* _YOUR OBJECTIVE_: Please return exactly the lines from the top of the data through the line that contains "black arrow at", and skip all pictures.

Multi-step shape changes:

========================

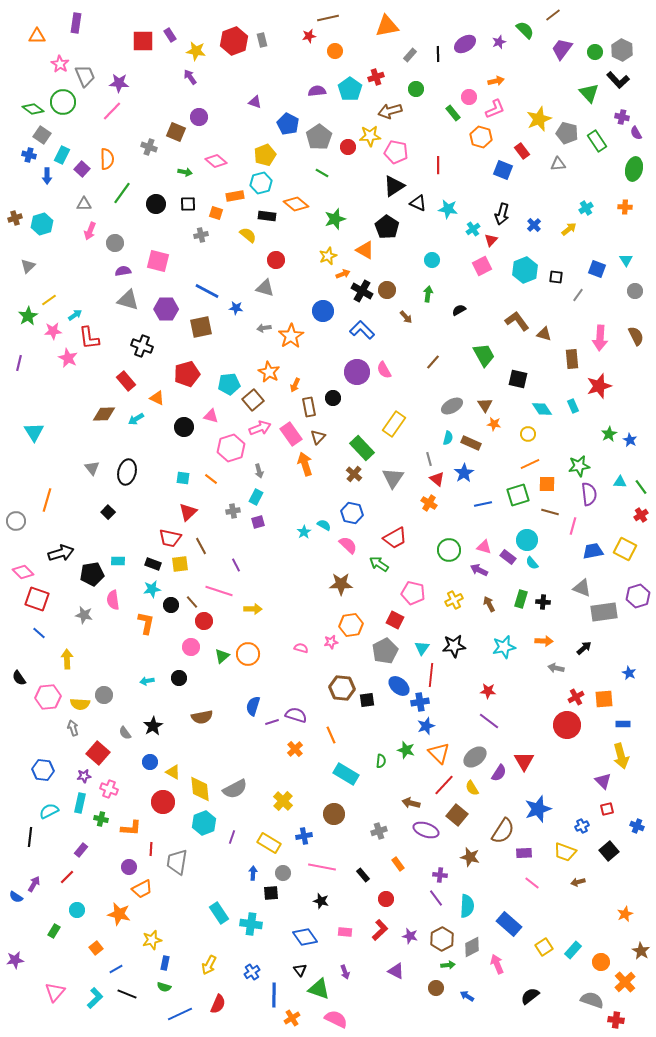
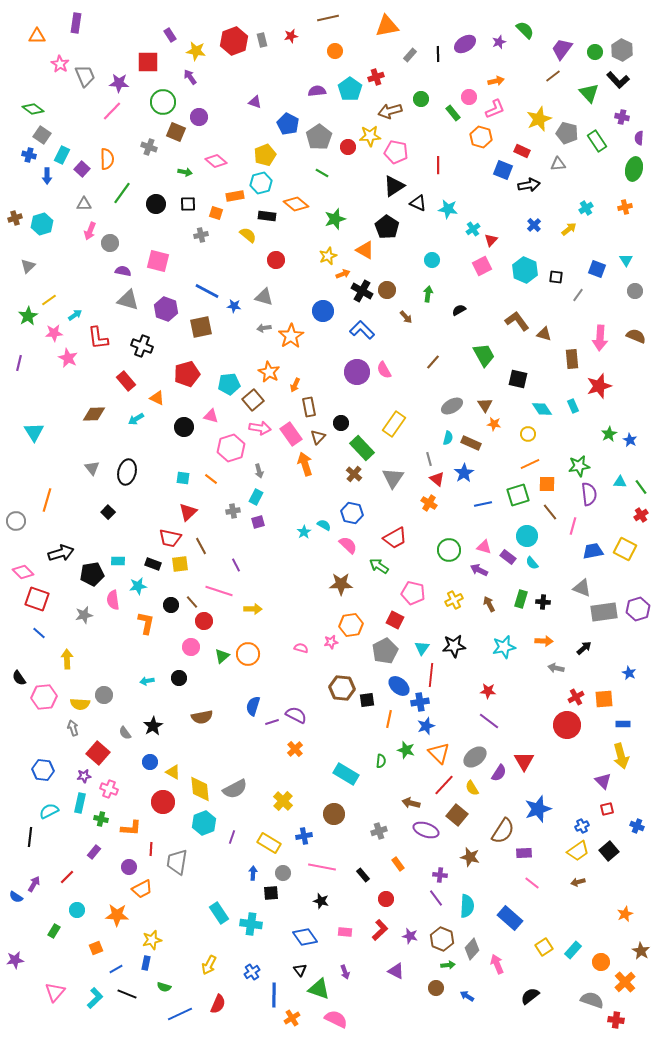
brown line at (553, 15): moved 61 px down
red star at (309, 36): moved 18 px left
red square at (143, 41): moved 5 px right, 21 px down
green circle at (416, 89): moved 5 px right, 10 px down
green circle at (63, 102): moved 100 px right
purple semicircle at (636, 133): moved 3 px right, 5 px down; rotated 32 degrees clockwise
red rectangle at (522, 151): rotated 28 degrees counterclockwise
orange cross at (625, 207): rotated 16 degrees counterclockwise
black arrow at (502, 214): moved 27 px right, 29 px up; rotated 115 degrees counterclockwise
gray circle at (115, 243): moved 5 px left
cyan hexagon at (525, 270): rotated 15 degrees counterclockwise
purple semicircle at (123, 271): rotated 21 degrees clockwise
gray triangle at (265, 288): moved 1 px left, 9 px down
blue star at (236, 308): moved 2 px left, 2 px up
purple hexagon at (166, 309): rotated 20 degrees clockwise
pink star at (53, 331): moved 1 px right, 2 px down
brown semicircle at (636, 336): rotated 42 degrees counterclockwise
red L-shape at (89, 338): moved 9 px right
black circle at (333, 398): moved 8 px right, 25 px down
brown diamond at (104, 414): moved 10 px left
pink arrow at (260, 428): rotated 30 degrees clockwise
brown line at (550, 512): rotated 36 degrees clockwise
cyan circle at (527, 540): moved 4 px up
green arrow at (379, 564): moved 2 px down
cyan star at (152, 589): moved 14 px left, 3 px up
purple hexagon at (638, 596): moved 13 px down
gray star at (84, 615): rotated 24 degrees counterclockwise
pink hexagon at (48, 697): moved 4 px left
purple semicircle at (296, 715): rotated 10 degrees clockwise
orange line at (331, 735): moved 58 px right, 16 px up; rotated 36 degrees clockwise
purple rectangle at (81, 850): moved 13 px right, 2 px down
yellow trapezoid at (565, 852): moved 13 px right, 1 px up; rotated 55 degrees counterclockwise
orange star at (119, 914): moved 2 px left, 1 px down; rotated 10 degrees counterclockwise
blue rectangle at (509, 924): moved 1 px right, 6 px up
brown hexagon at (442, 939): rotated 10 degrees counterclockwise
gray diamond at (472, 947): moved 2 px down; rotated 20 degrees counterclockwise
orange square at (96, 948): rotated 16 degrees clockwise
blue rectangle at (165, 963): moved 19 px left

========================

* _RESPONSE_:
brown line at (553, 15): moved 61 px down
red star at (309, 36): moved 18 px left
red square at (143, 41): moved 5 px right, 21 px down
green circle at (416, 89): moved 5 px right, 10 px down
green circle at (63, 102): moved 100 px right
purple semicircle at (636, 133): moved 3 px right, 5 px down; rotated 32 degrees clockwise
red rectangle at (522, 151): rotated 28 degrees counterclockwise
orange cross at (625, 207): rotated 16 degrees counterclockwise
black arrow at (502, 214): moved 27 px right, 29 px up; rotated 115 degrees counterclockwise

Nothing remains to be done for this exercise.